**Assignment**
Your task is to restate exactly the lines from the one holding "(159, 179) = (606, 275): red pencil -> none" to the end of the entries below, inclusive.

**Given entries**
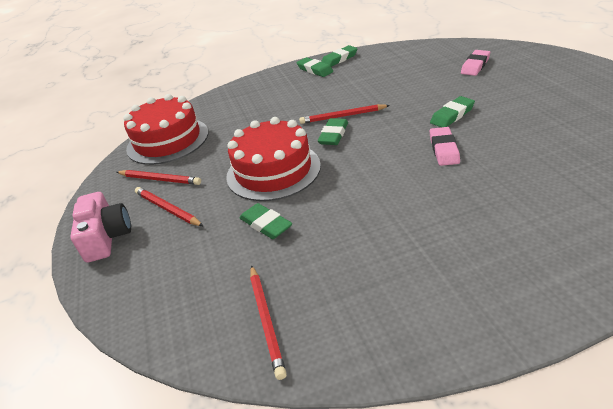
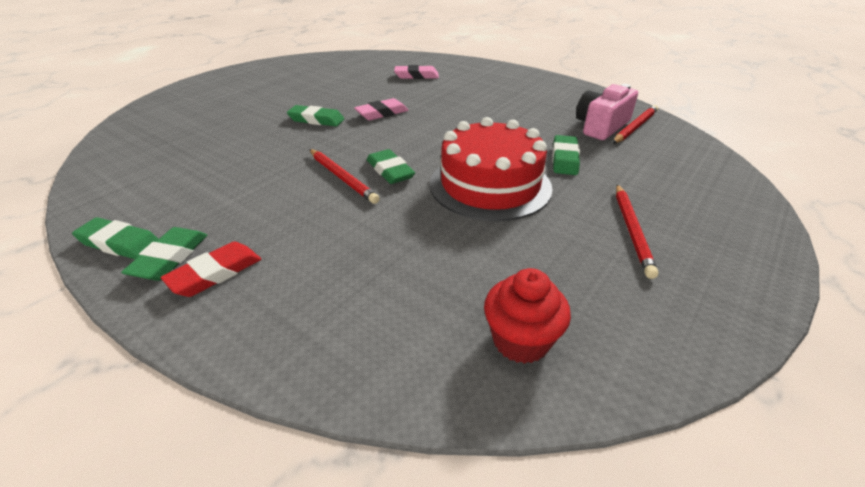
camera: 130 degrees left, 0 degrees up
(106, 237) = (728, 253): pink camera -> pink camera (601, 126)
(159, 179) = (606, 275): red pencil -> none
(168, 140) = (520, 341): red cake -> red cupcake
(292, 79) = (215, 273): none -> red eraser
(333, 135) = (390, 171): green eraser -> green eraser turned 75 degrees clockwise
(475, 66) = (185, 127): pink eraser -> pink eraser (416, 76)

**Finished task**
(159, 179) = (606, 275): red pencil -> none
(168, 140) = (520, 341): red cake -> red cupcake
(292, 79) = (215, 273): none -> red eraser
(333, 135) = (390, 171): green eraser -> green eraser turned 75 degrees clockwise
(475, 66) = (185, 127): pink eraser -> pink eraser (416, 76)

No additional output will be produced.